Recorded data ▸
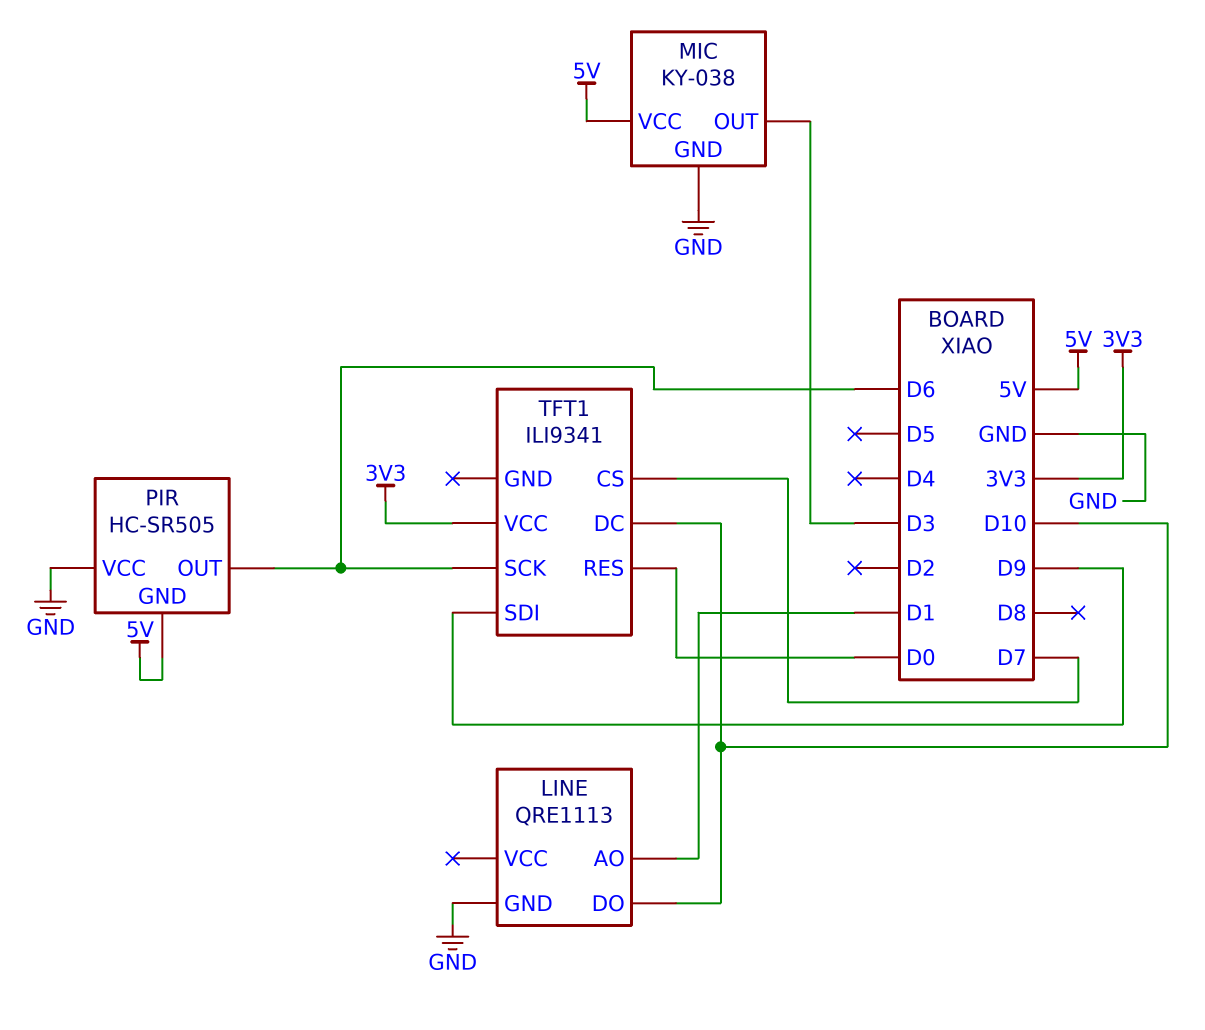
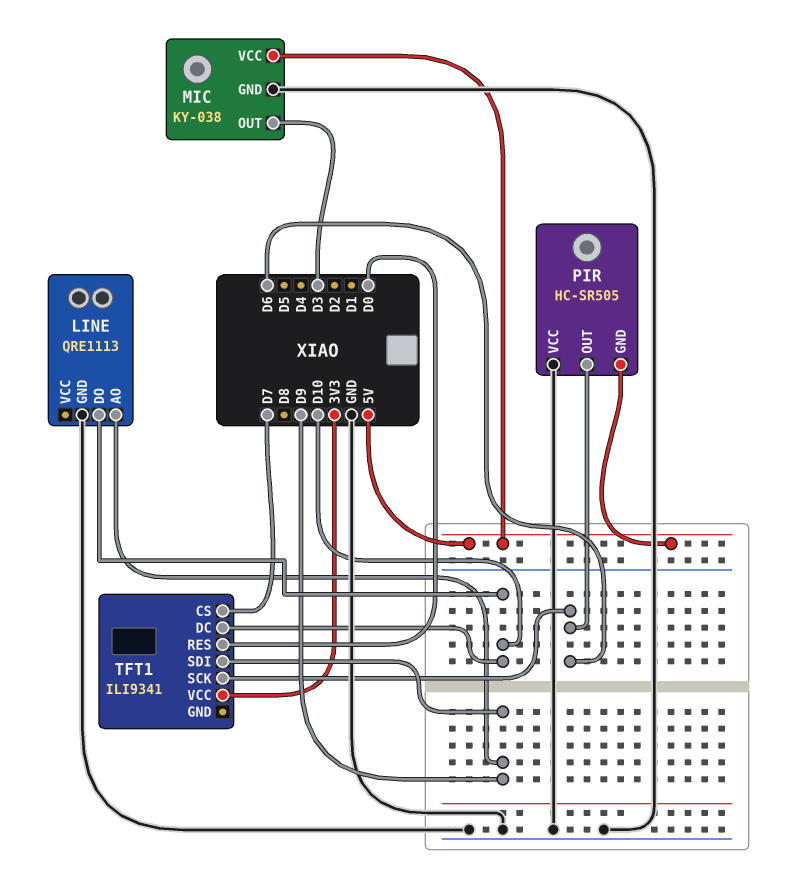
LINE pin AO: D1 -> D9

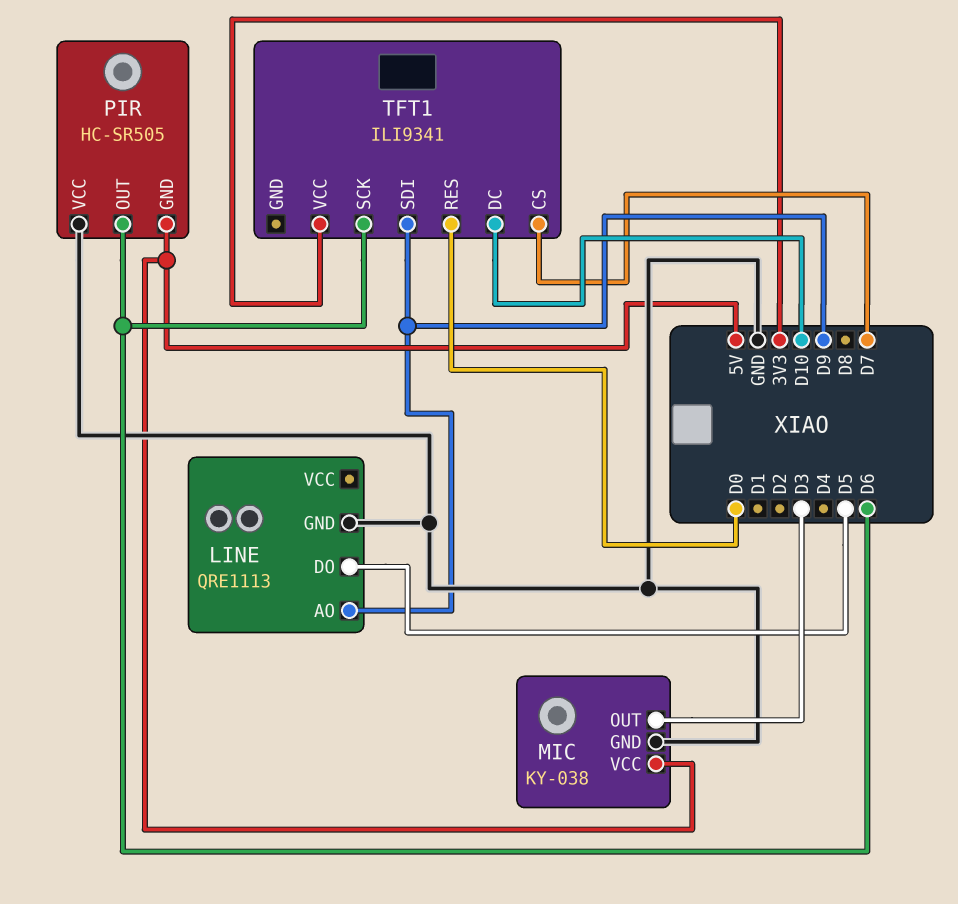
LINE pin DO: D10 -> D5

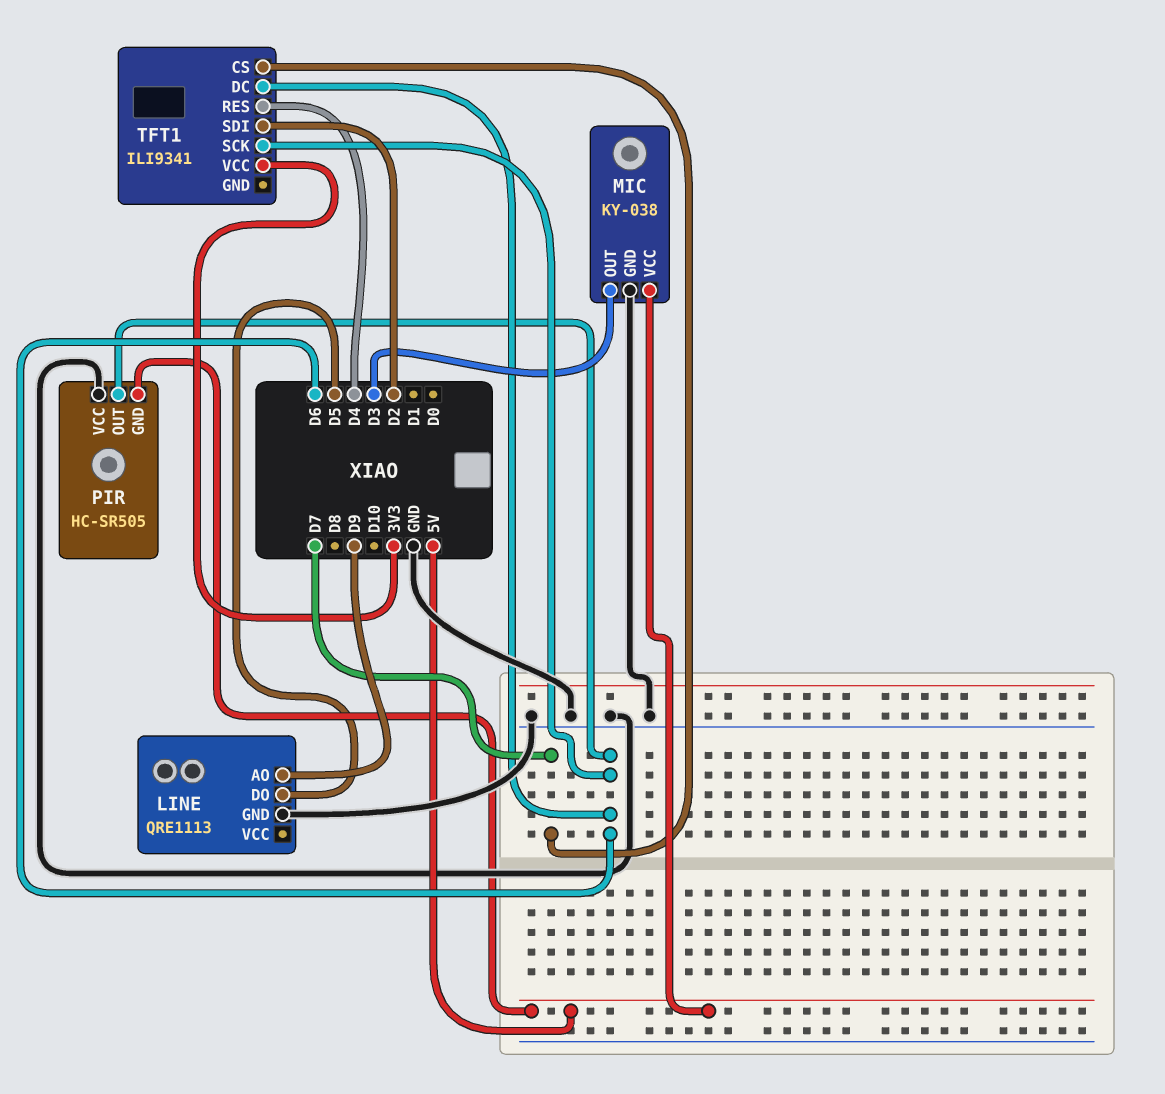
TFT1 pin DC: D10 -> D6
TFT1 pin RES: D0 -> D4
TFT1 pin SDI: D9 -> D2

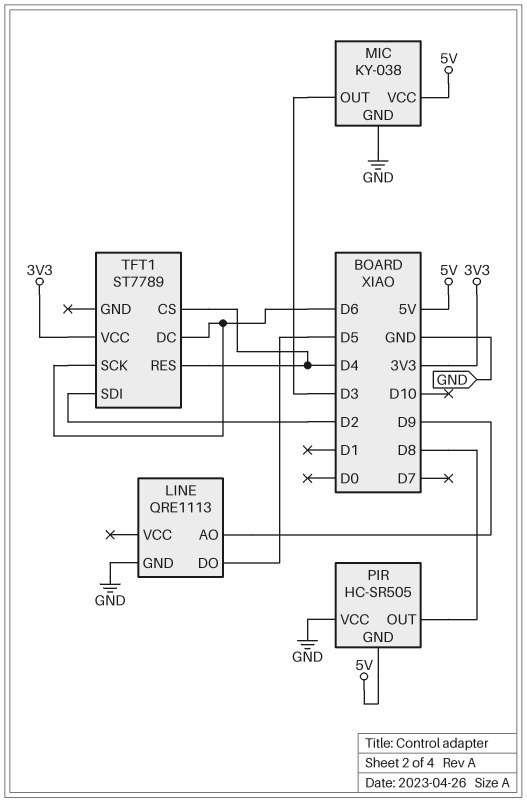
PIR pin OUT: D6 -> D8
TFT1: ILI9341 -> ST7789
TFT1 pin CS: D7 -> D4

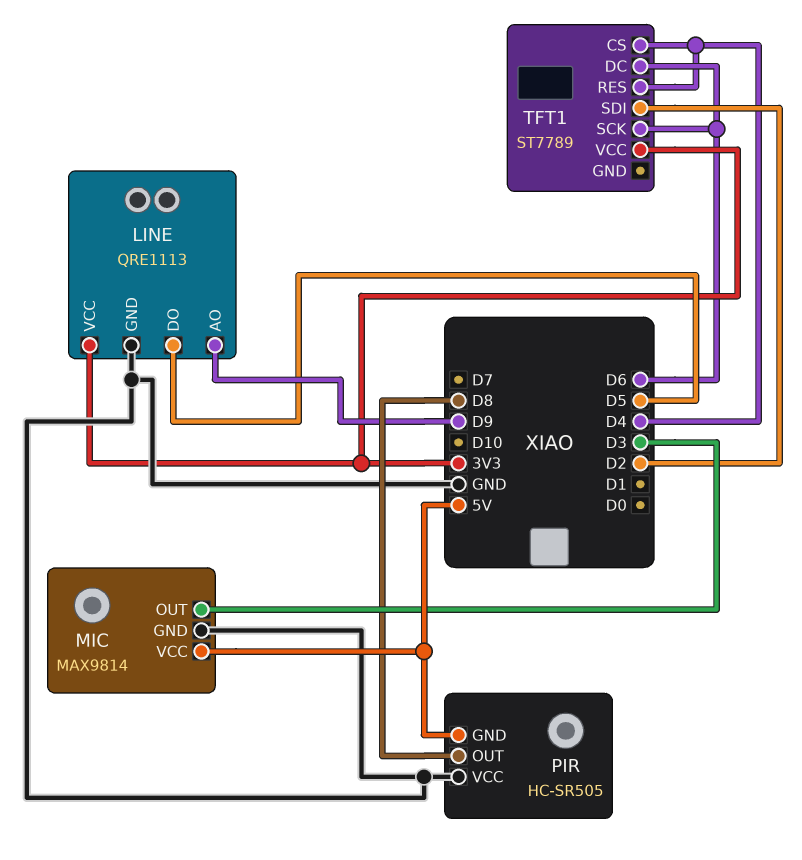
LINE pin VCC: none -> 3V3
MIC: KY-038 -> MAX9814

Your assignment ▸
Could you reproduce the records above exactly, leaving out the pictures?

Answer to this task ▸
LINE pin AO: D1 -> D9

LINE pin DO: D10 -> D5

TFT1 pin DC: D10 -> D6
TFT1 pin RES: D0 -> D4
TFT1 pin SDI: D9 -> D2

PIR pin OUT: D6 -> D8
TFT1: ILI9341 -> ST7789
TFT1 pin CS: D7 -> D4

LINE pin VCC: none -> 3V3
MIC: KY-038 -> MAX9814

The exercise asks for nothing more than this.